WORK ITEM
Which lines of the records hold the string "black"? Report only how many of them there are.

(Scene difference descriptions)
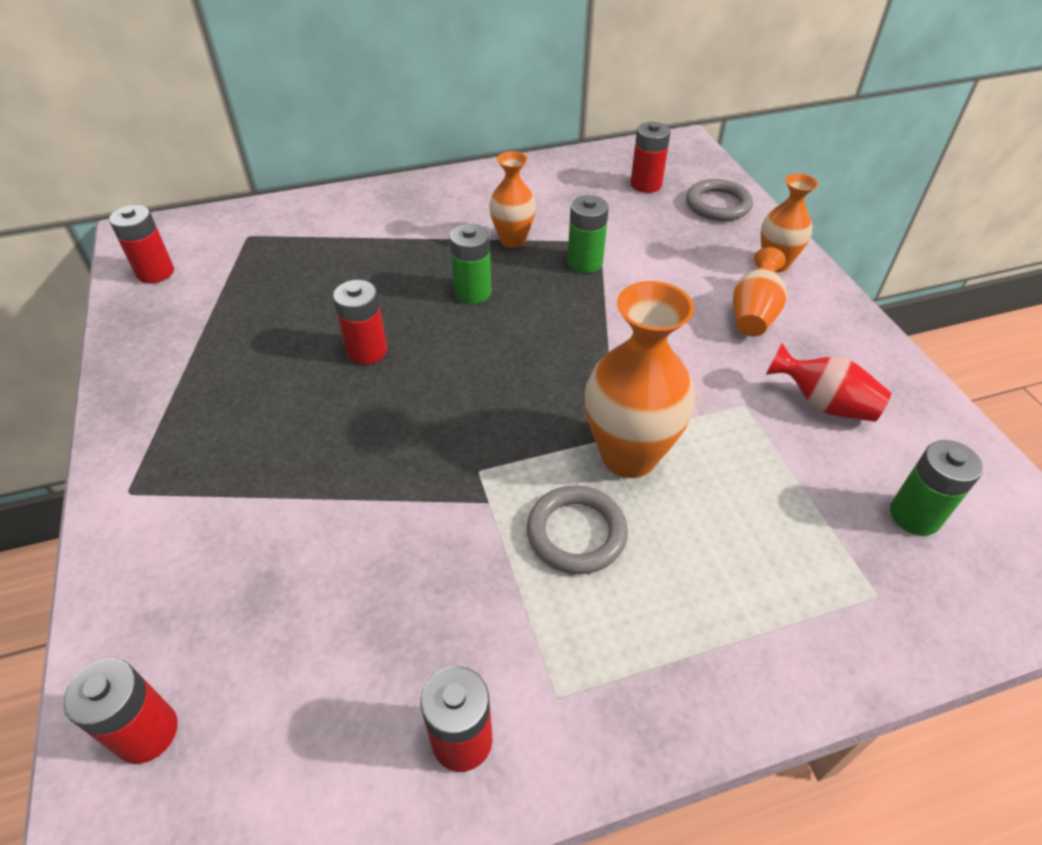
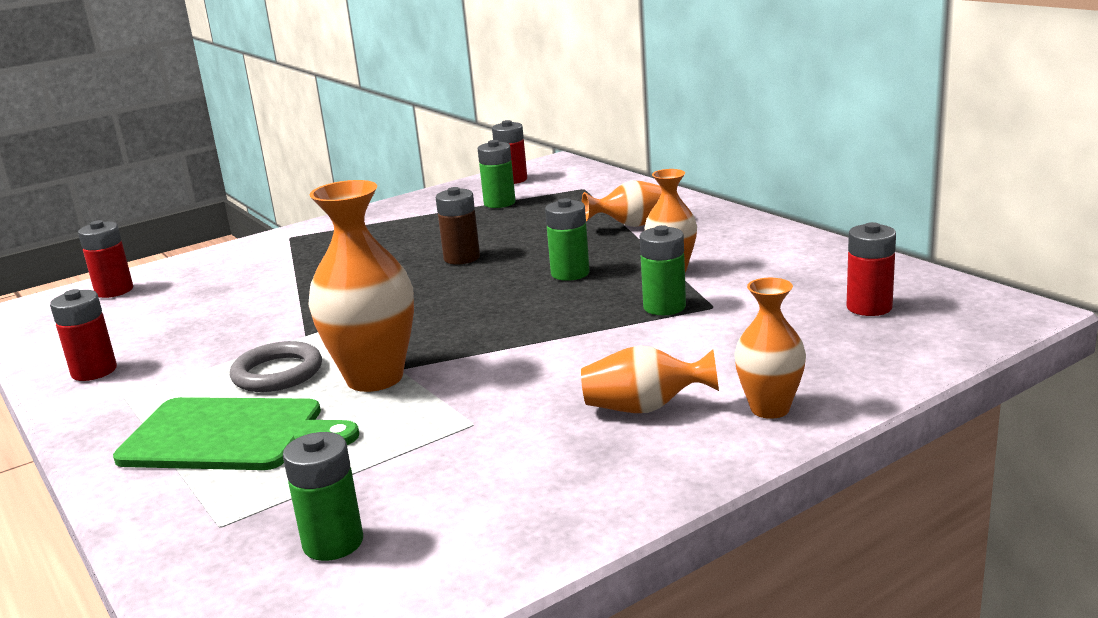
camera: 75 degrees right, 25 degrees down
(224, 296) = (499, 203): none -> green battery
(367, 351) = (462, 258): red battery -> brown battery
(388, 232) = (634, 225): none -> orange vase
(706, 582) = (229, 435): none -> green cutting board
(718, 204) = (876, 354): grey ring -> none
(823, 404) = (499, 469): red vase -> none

* * *

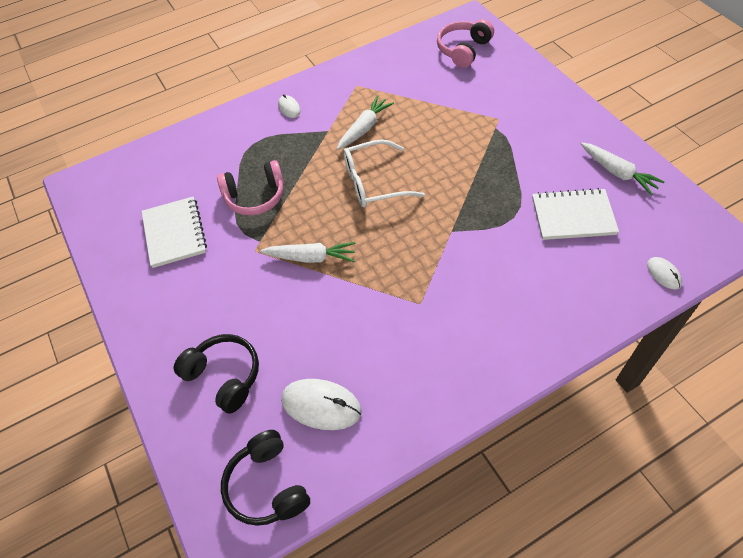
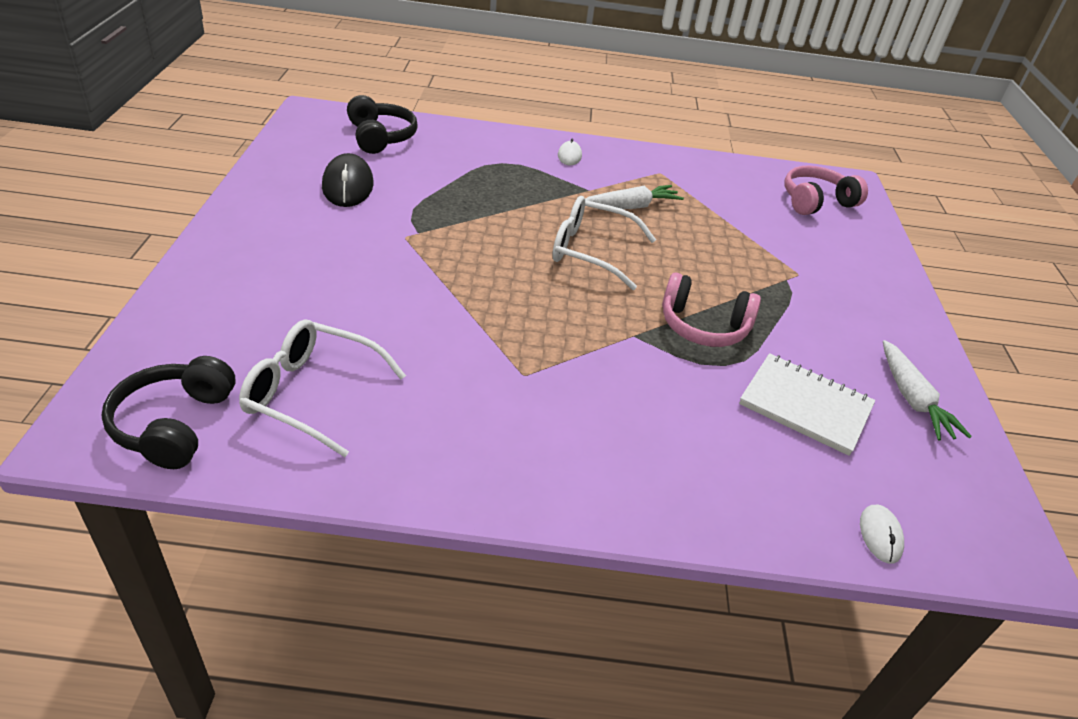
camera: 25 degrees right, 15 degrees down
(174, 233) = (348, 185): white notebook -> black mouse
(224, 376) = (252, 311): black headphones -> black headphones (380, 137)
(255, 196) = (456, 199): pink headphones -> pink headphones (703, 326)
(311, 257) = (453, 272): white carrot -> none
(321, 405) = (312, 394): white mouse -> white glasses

* * *

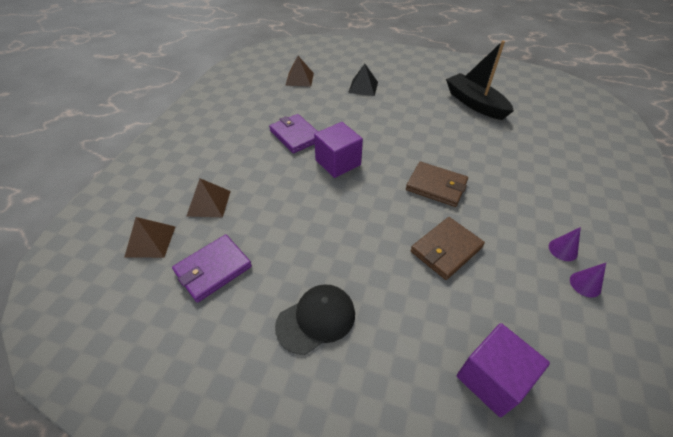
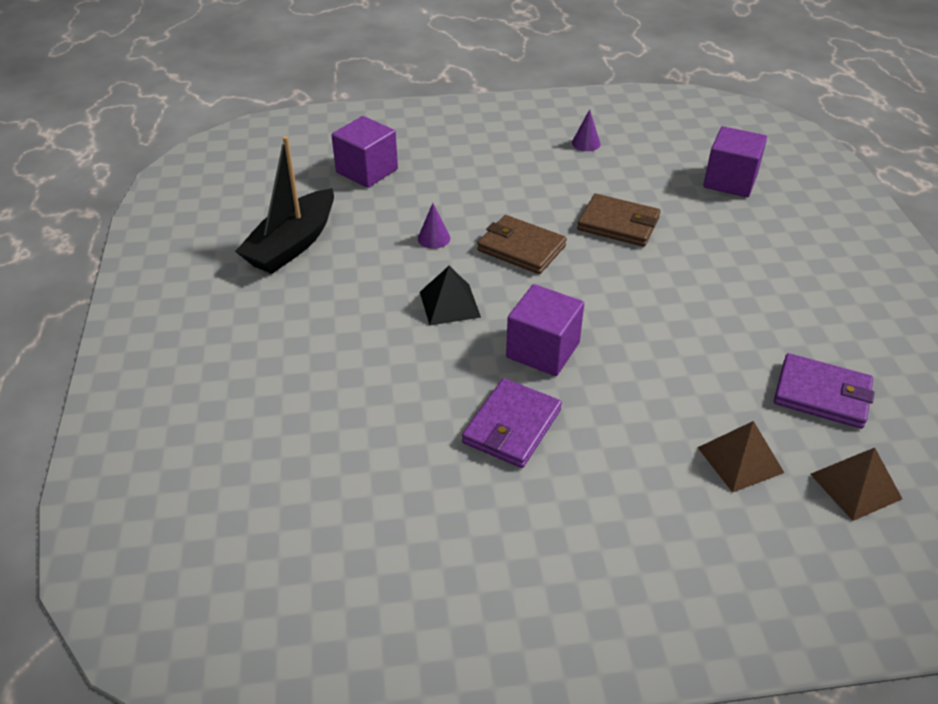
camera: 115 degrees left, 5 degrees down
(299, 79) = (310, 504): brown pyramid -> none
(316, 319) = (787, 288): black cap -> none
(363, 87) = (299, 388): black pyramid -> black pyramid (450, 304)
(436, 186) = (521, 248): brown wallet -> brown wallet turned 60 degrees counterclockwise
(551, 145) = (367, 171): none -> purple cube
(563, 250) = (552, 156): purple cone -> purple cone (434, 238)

ANSWER BOX
4